> WORK ORDER
Rename "Choices" to "Options" in the data running from its start through the line containing "Answer: (A)", and give those lines again with nothing else changed and the pictures left out.

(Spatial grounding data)
Start of Block
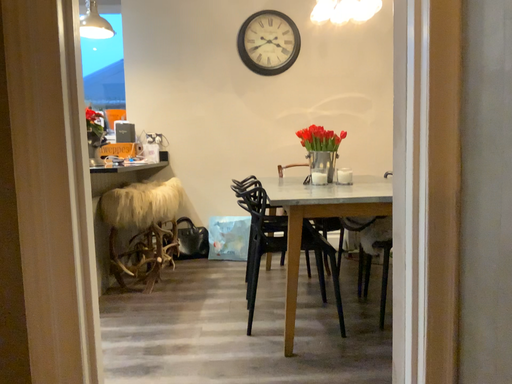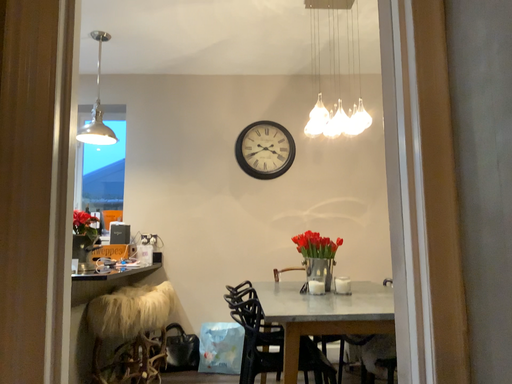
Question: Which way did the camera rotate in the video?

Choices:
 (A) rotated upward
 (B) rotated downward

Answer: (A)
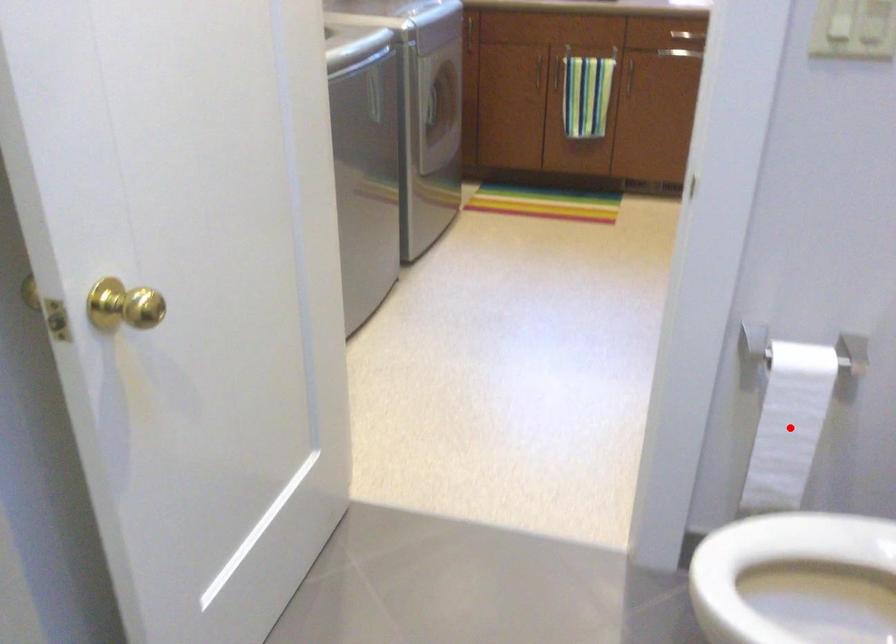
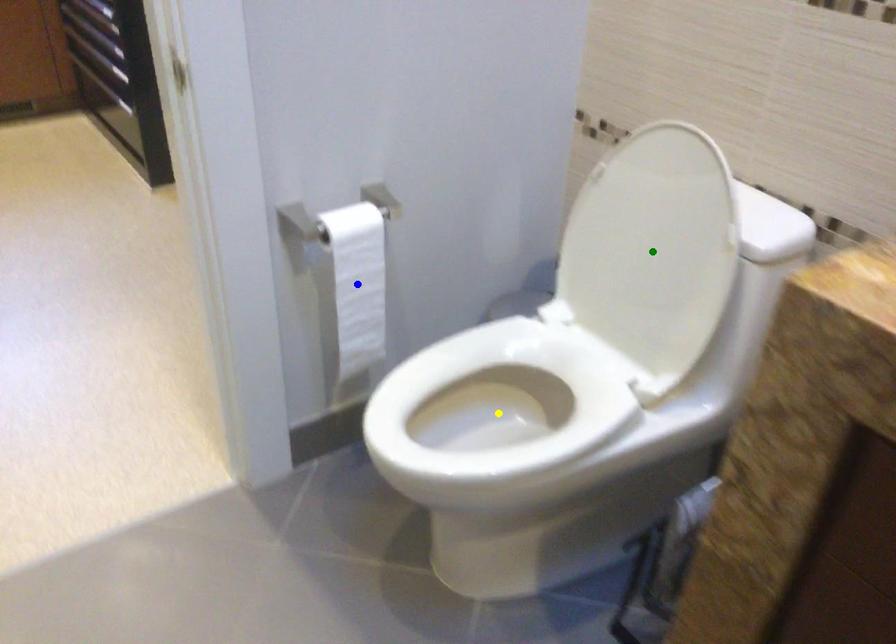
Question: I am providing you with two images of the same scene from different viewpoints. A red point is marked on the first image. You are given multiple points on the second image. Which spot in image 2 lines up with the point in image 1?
End of Block
> REPLY
Question: Which way did the camera rotate in the video?

Options:
 (A) rotated upward
 (B) rotated downward

Answer: (A)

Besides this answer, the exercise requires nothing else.